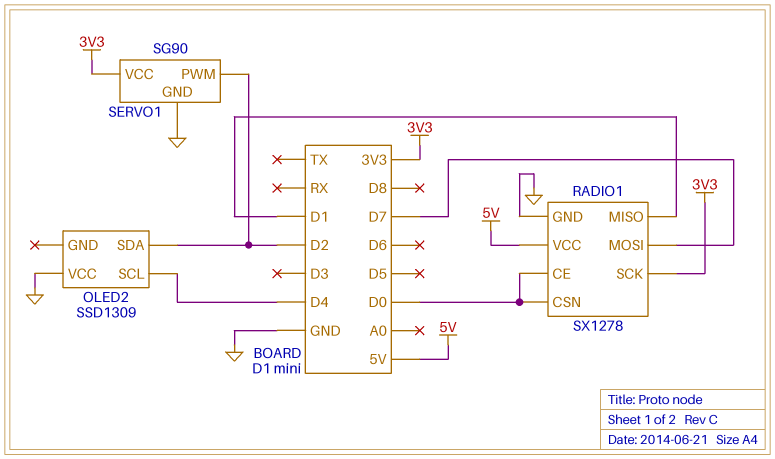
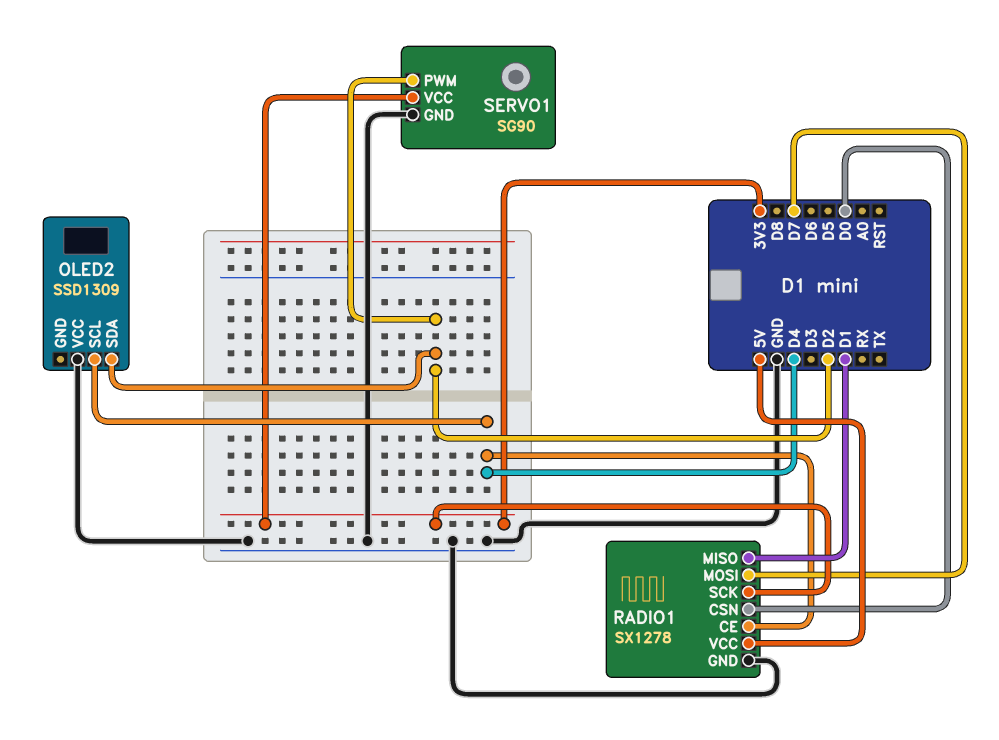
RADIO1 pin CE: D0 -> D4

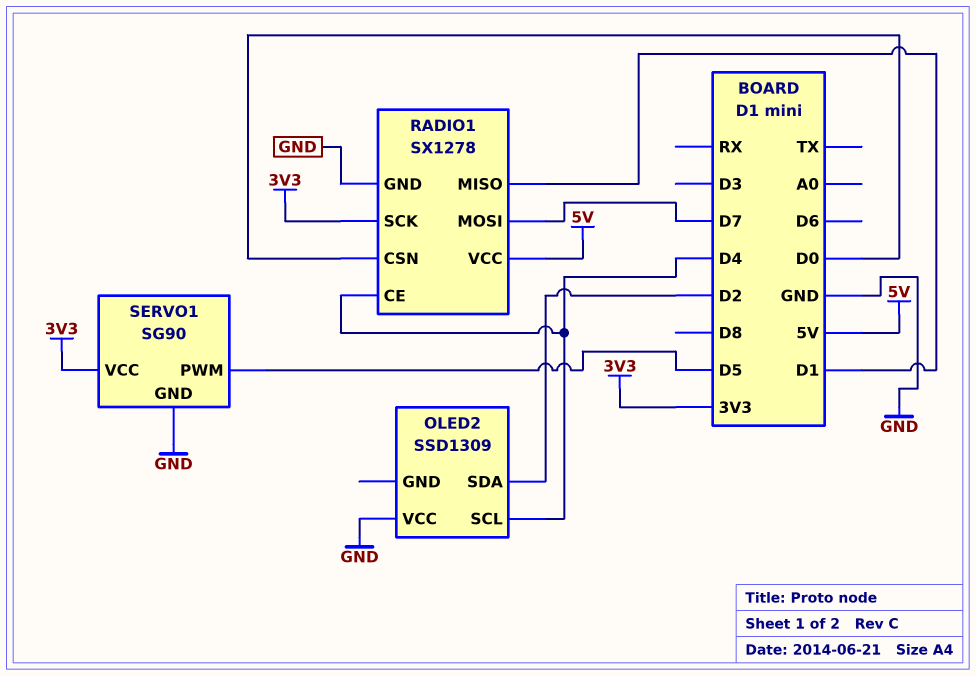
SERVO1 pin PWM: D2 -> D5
====
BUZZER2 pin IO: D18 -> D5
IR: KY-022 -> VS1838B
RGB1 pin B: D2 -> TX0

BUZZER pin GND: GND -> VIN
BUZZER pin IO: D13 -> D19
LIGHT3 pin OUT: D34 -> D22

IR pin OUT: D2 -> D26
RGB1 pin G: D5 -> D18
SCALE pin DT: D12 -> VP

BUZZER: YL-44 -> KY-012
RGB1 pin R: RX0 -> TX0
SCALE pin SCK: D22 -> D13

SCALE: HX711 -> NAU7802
====
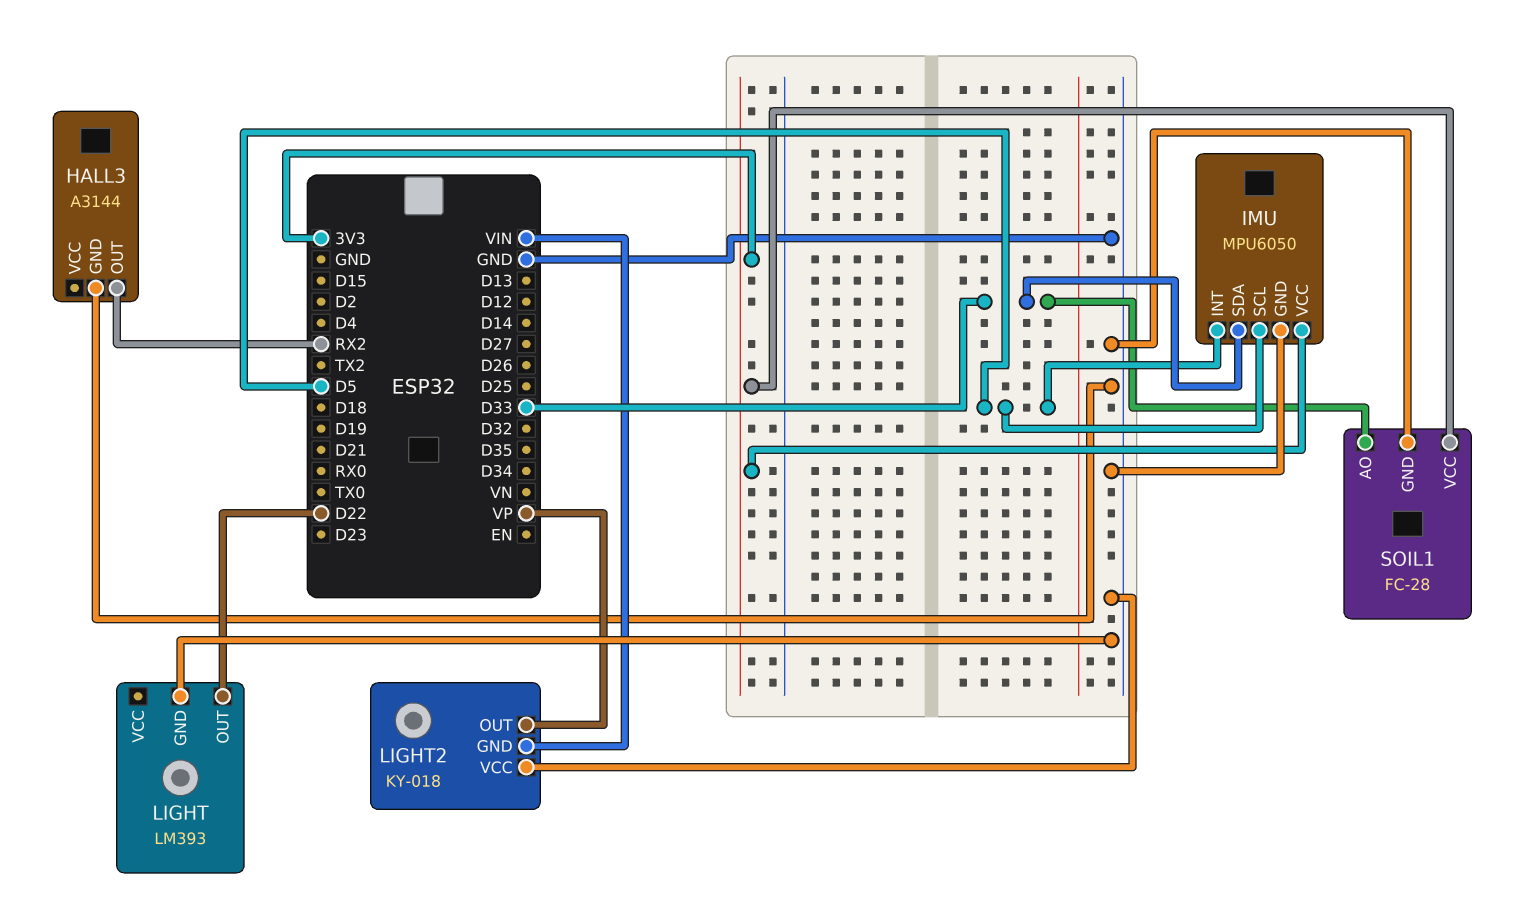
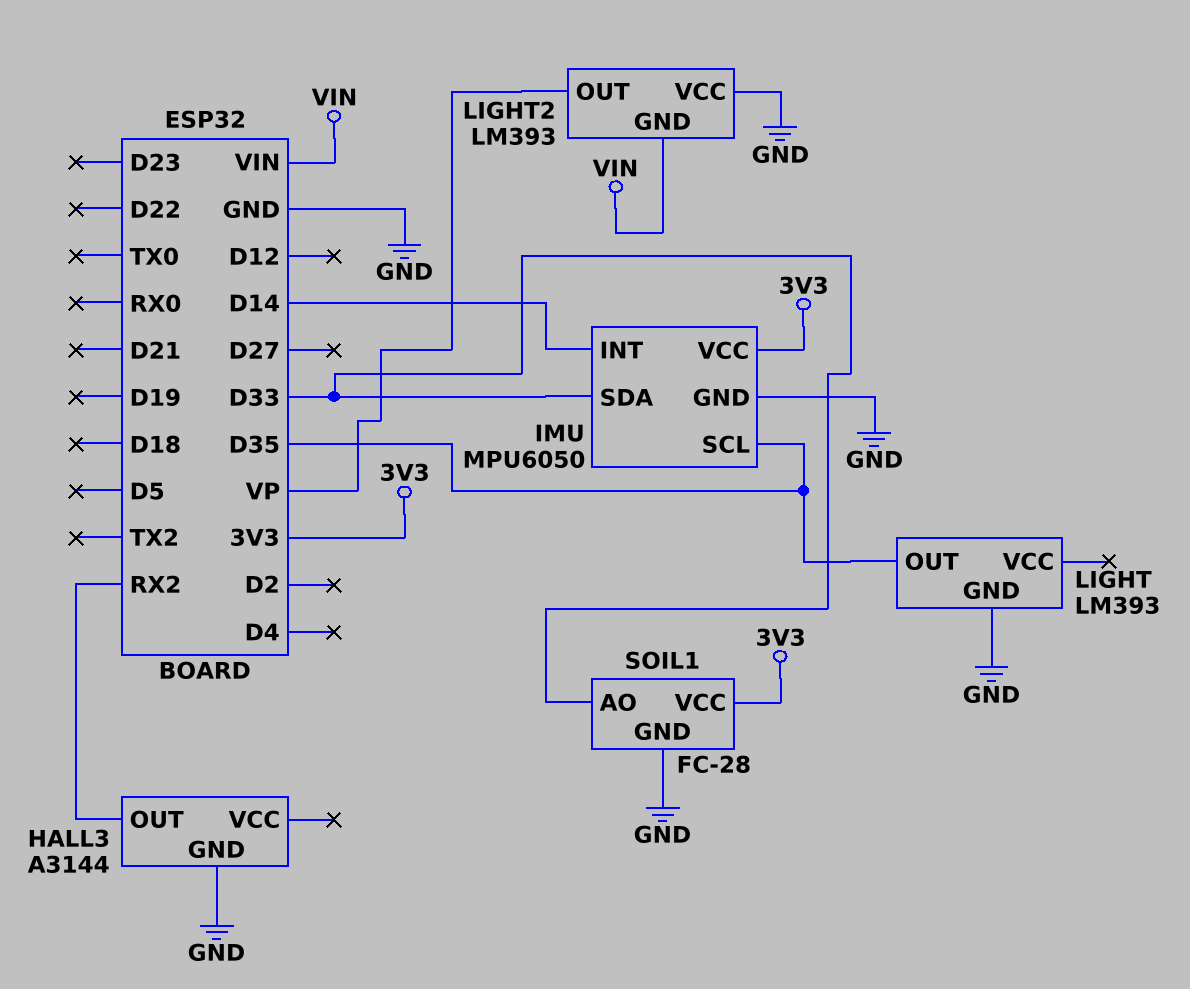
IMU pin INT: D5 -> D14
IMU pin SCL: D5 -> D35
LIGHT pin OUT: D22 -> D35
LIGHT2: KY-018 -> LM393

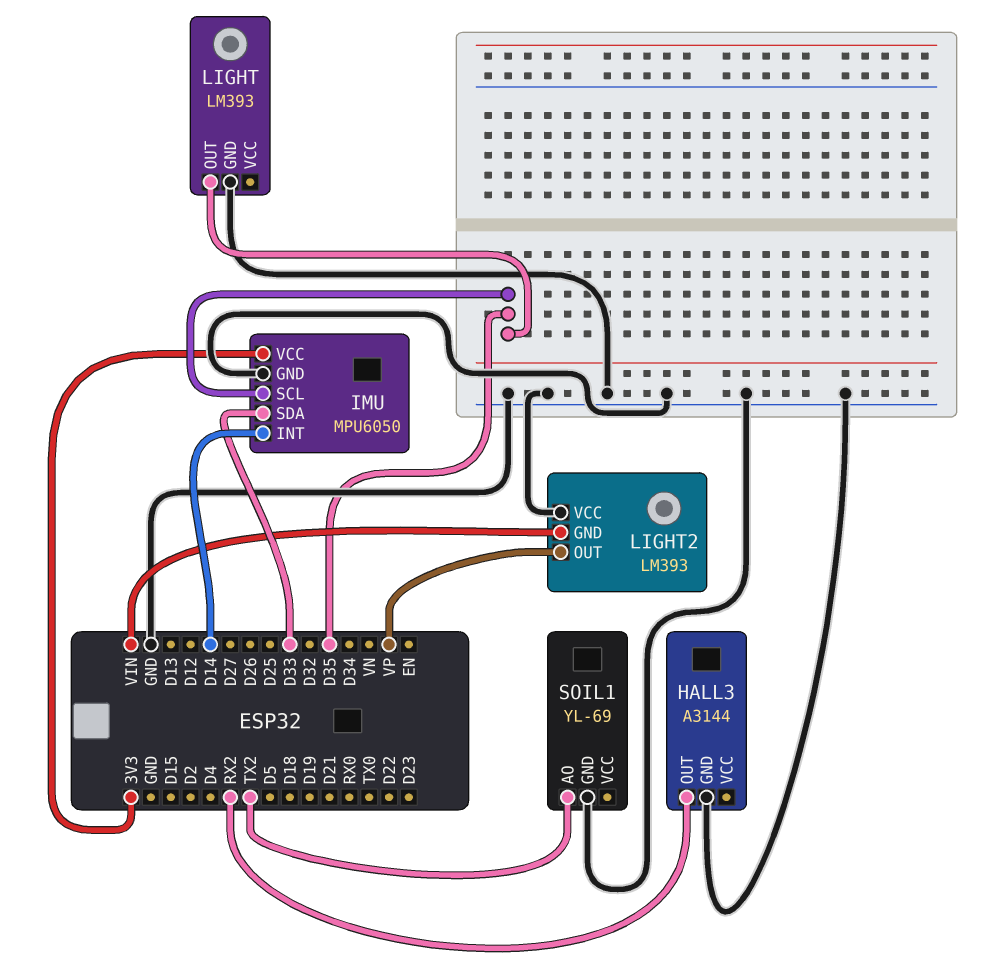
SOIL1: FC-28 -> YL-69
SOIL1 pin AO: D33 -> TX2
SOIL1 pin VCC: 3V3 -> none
====
EXERCISE REQUIREMENTS:
Out of the material above, gather each line where "SCALE" appears.

WRITTEN SOLUTION:
SCALE pin DT: D12 -> VP
SCALE pin SCK: D22 -> D13
SCALE: HX711 -> NAU7802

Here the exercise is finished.